◆ Change detection outputs ◆
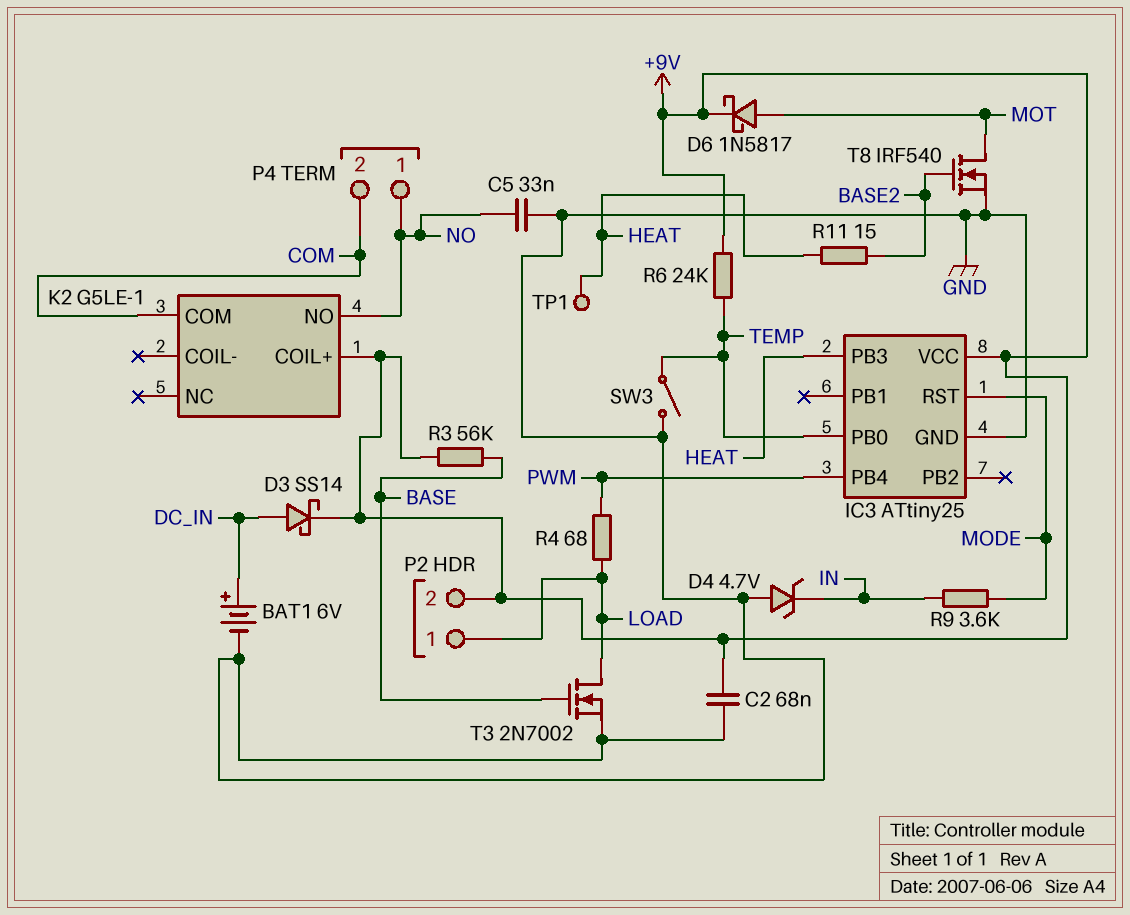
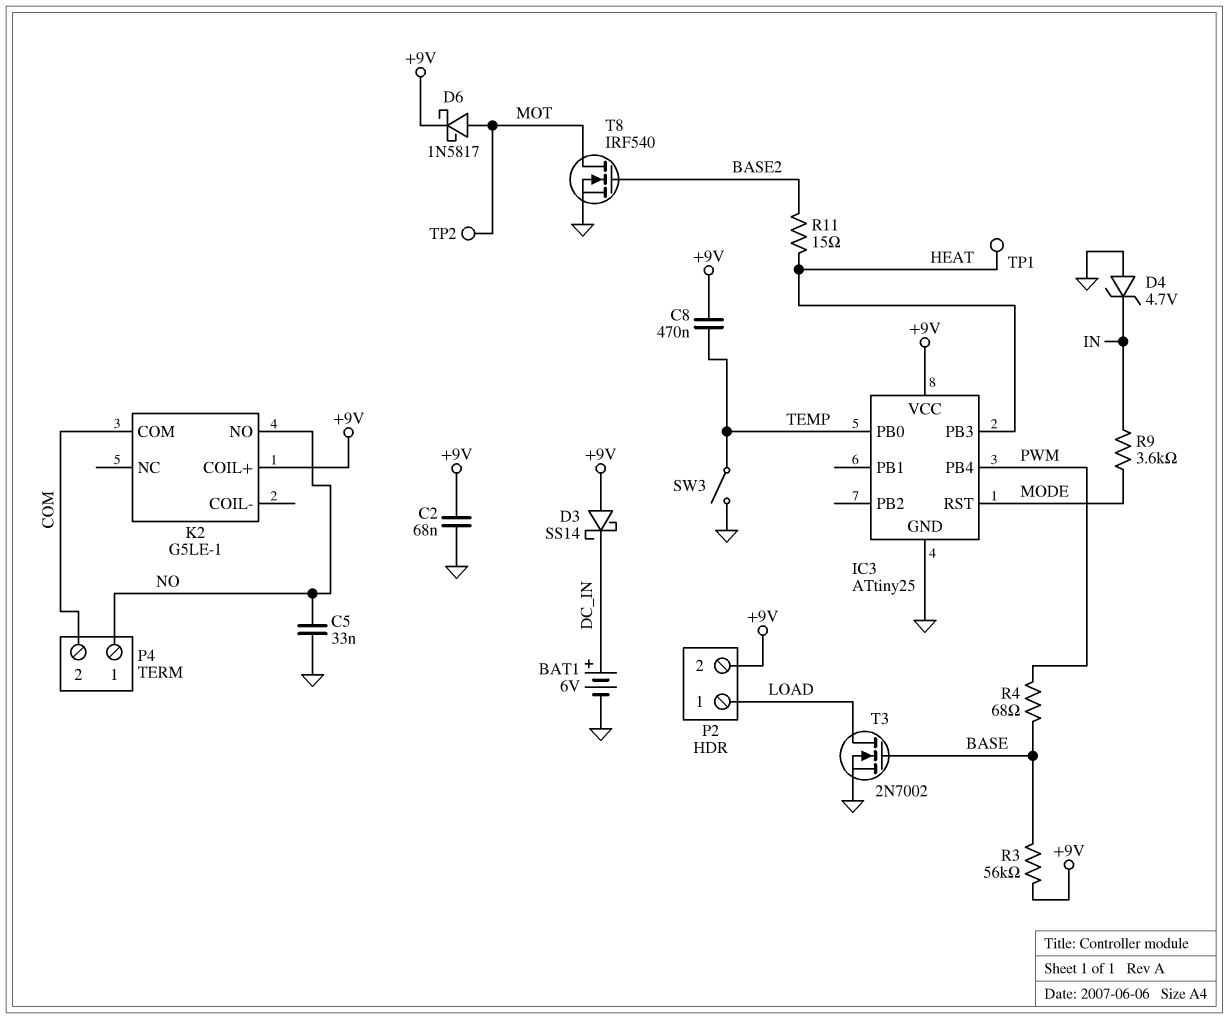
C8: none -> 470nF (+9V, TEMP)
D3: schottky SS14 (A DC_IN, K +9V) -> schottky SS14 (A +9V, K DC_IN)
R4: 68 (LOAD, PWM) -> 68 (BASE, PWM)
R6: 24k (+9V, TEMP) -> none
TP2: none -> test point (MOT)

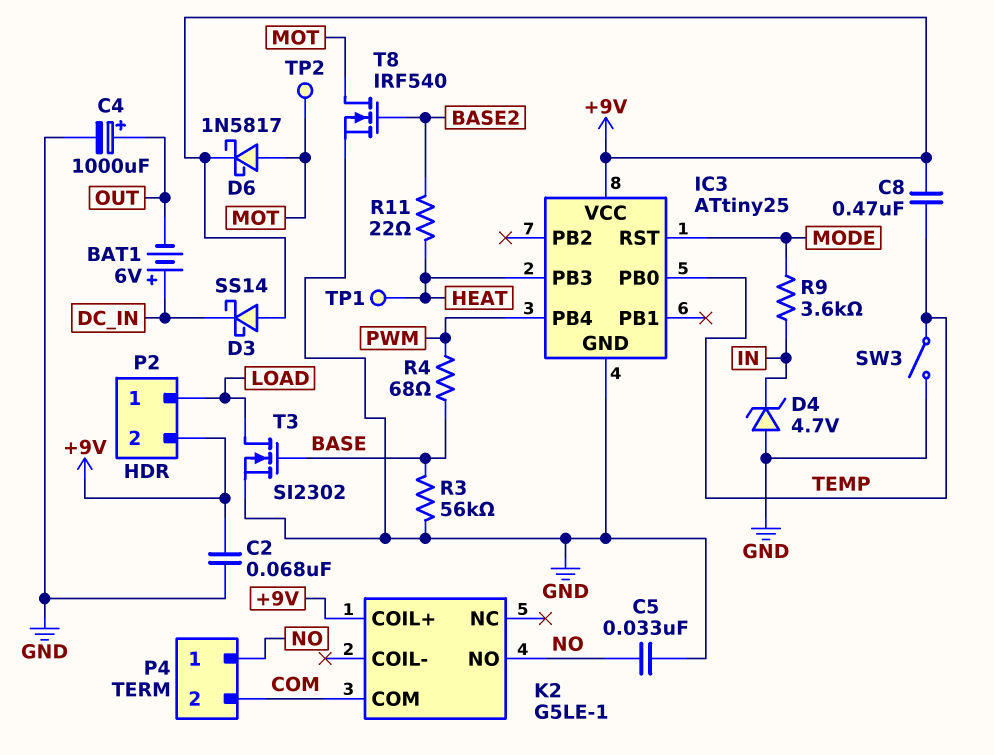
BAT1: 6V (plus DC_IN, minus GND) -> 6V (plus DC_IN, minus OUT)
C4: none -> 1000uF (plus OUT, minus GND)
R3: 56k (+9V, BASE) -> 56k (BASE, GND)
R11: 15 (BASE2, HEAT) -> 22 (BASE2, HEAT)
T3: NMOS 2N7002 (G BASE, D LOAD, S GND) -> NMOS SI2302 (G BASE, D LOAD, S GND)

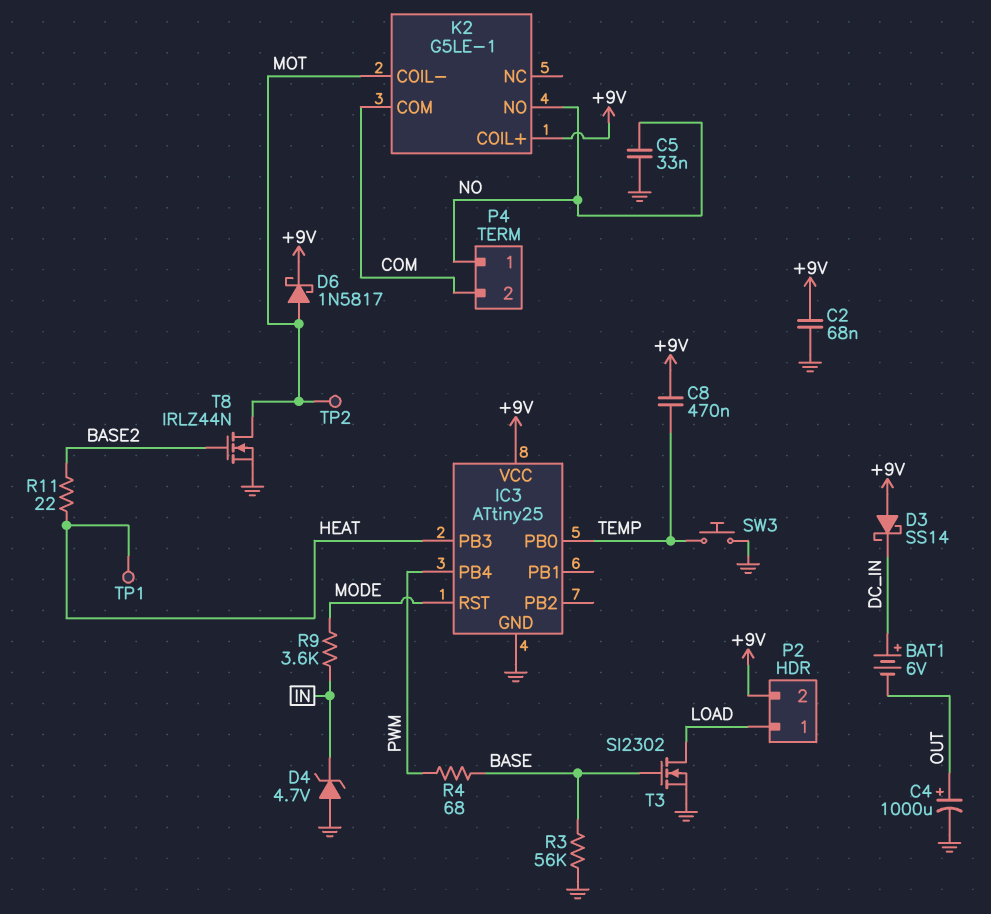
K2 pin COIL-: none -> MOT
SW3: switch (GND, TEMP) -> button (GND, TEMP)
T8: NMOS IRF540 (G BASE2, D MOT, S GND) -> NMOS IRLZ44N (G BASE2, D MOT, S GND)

==

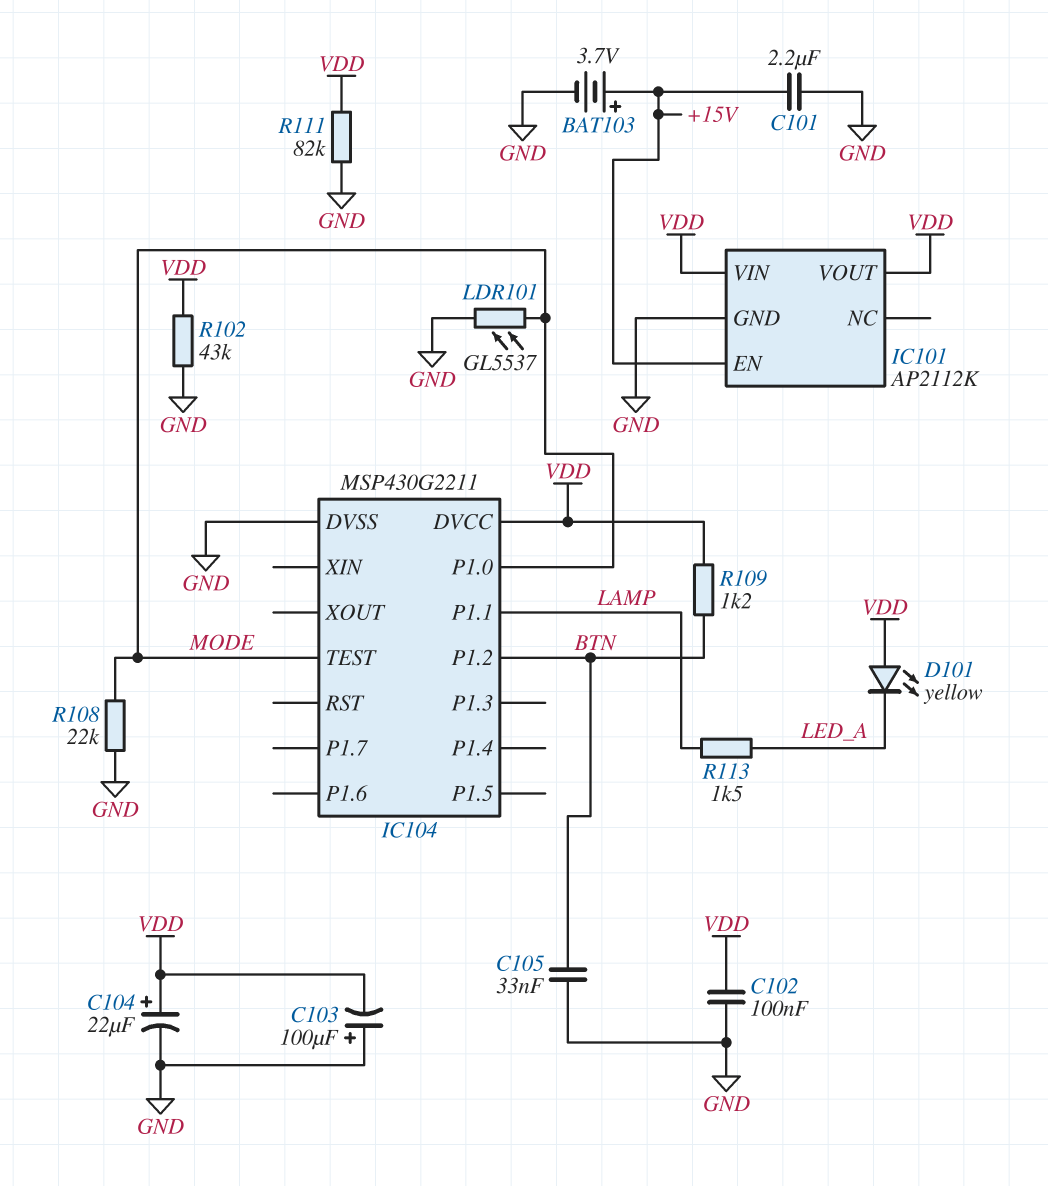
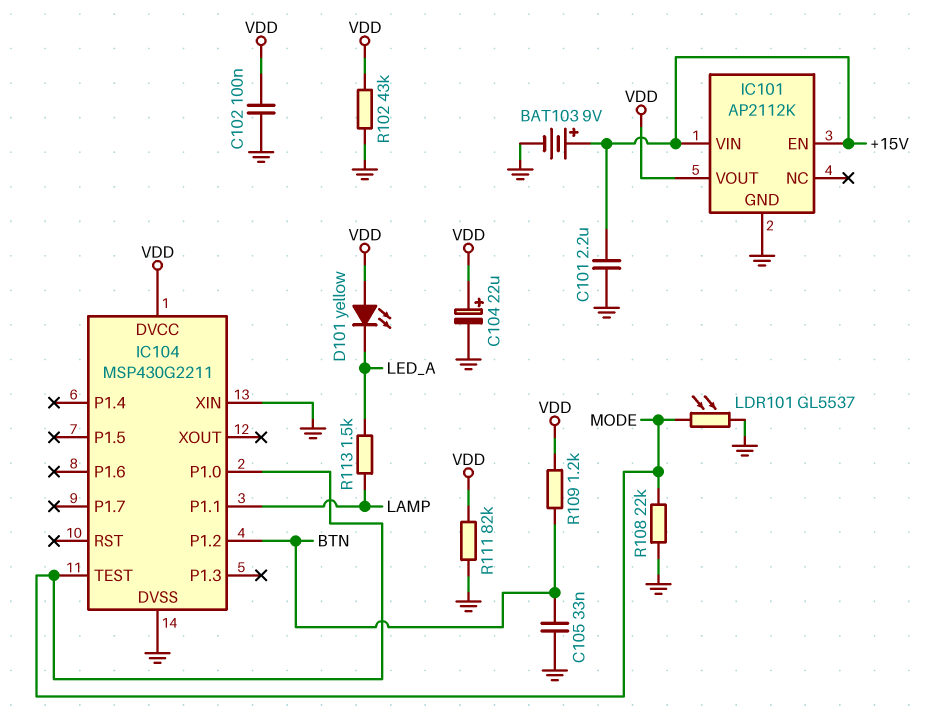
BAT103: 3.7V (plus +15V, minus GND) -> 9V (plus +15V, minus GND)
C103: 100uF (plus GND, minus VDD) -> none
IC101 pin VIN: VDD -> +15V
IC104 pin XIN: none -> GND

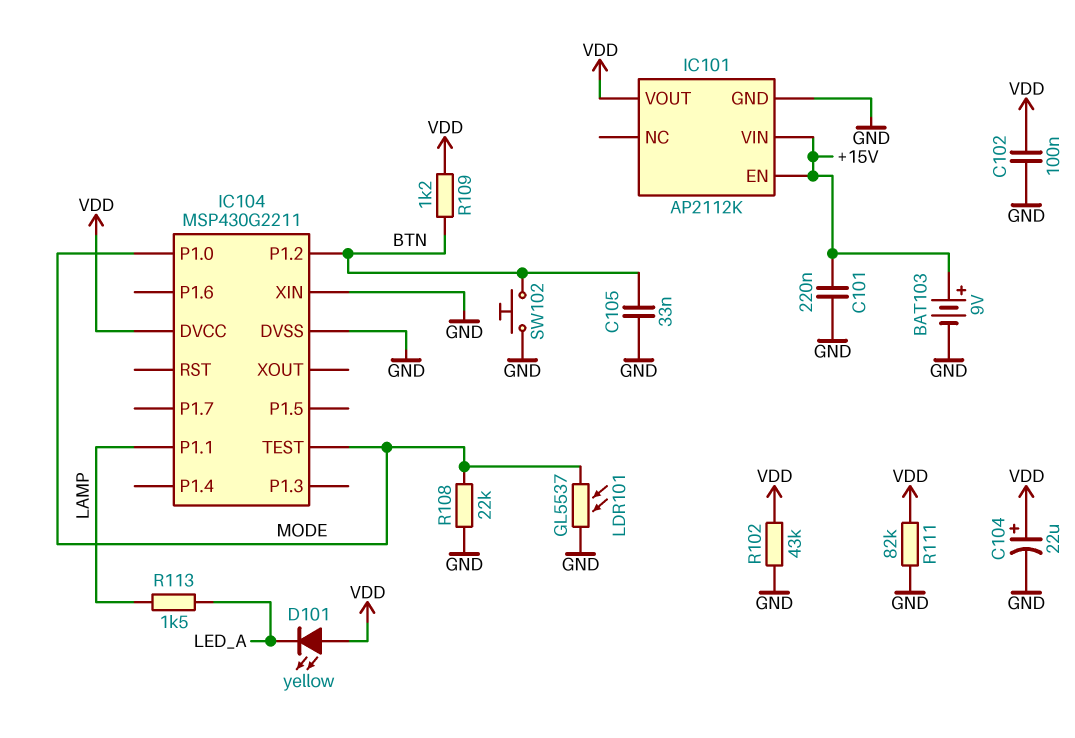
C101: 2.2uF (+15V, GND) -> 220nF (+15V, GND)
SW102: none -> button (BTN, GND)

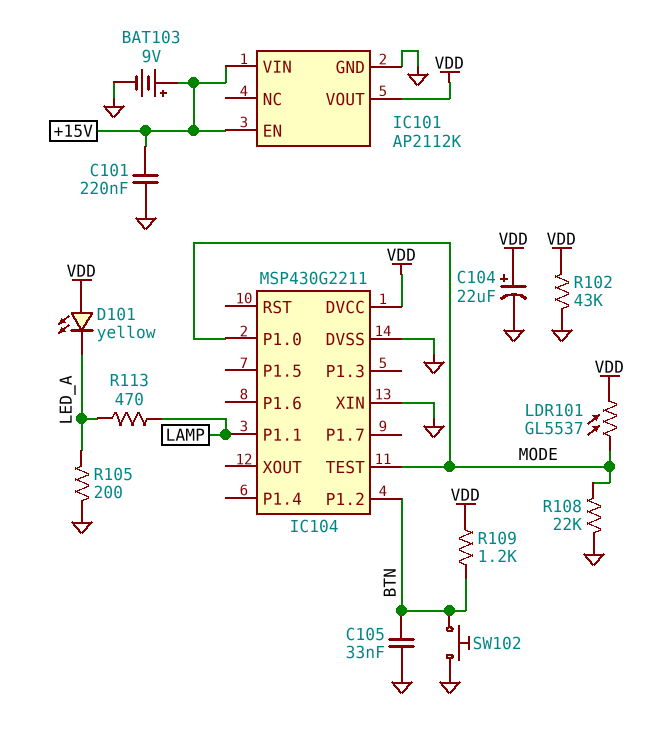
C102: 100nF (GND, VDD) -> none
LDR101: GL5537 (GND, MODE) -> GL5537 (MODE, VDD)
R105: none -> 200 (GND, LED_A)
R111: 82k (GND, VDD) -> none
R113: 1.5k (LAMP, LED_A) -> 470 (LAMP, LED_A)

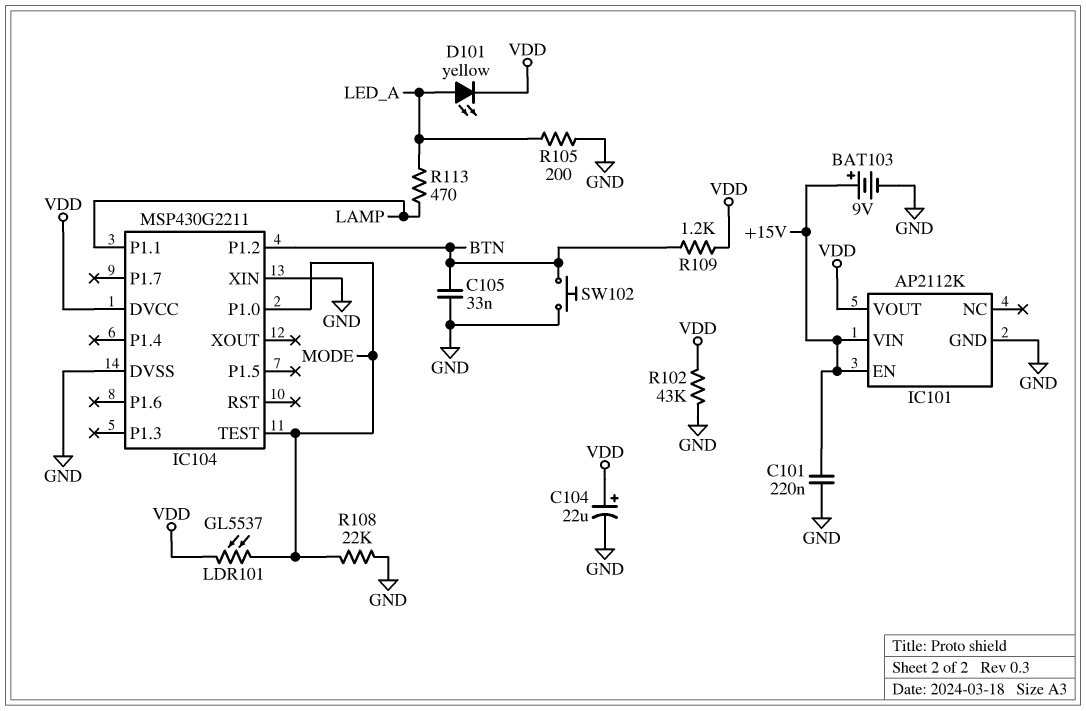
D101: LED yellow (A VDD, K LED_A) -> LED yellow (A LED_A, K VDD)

◆ About this task ◆
Here the job is to copy the stretch of records from the line containing "C8: none -> 470nF (+9V, TEMP)" through the line containing "T8: NMOS IRF540", word for word. Leave every picture out.

◆ Answer section ◆
C8: none -> 470nF (+9V, TEMP)
D3: schottky SS14 (A DC_IN, K +9V) -> schottky SS14 (A +9V, K DC_IN)
R4: 68 (LOAD, PWM) -> 68 (BASE, PWM)
R6: 24k (+9V, TEMP) -> none
TP2: none -> test point (MOT)

BAT1: 6V (plus DC_IN, minus GND) -> 6V (plus DC_IN, minus OUT)
C4: none -> 1000uF (plus OUT, minus GND)
R3: 56k (+9V, BASE) -> 56k (BASE, GND)
R11: 15 (BASE2, HEAT) -> 22 (BASE2, HEAT)
T3: NMOS 2N7002 (G BASE, D LOAD, S GND) -> NMOS SI2302 (G BASE, D LOAD, S GND)

K2 pin COIL-: none -> MOT
SW3: switch (GND, TEMP) -> button (GND, TEMP)
T8: NMOS IRF540 (G BASE2, D MOT, S GND) -> NMOS IRLZ44N (G BASE2, D MOT, S GND)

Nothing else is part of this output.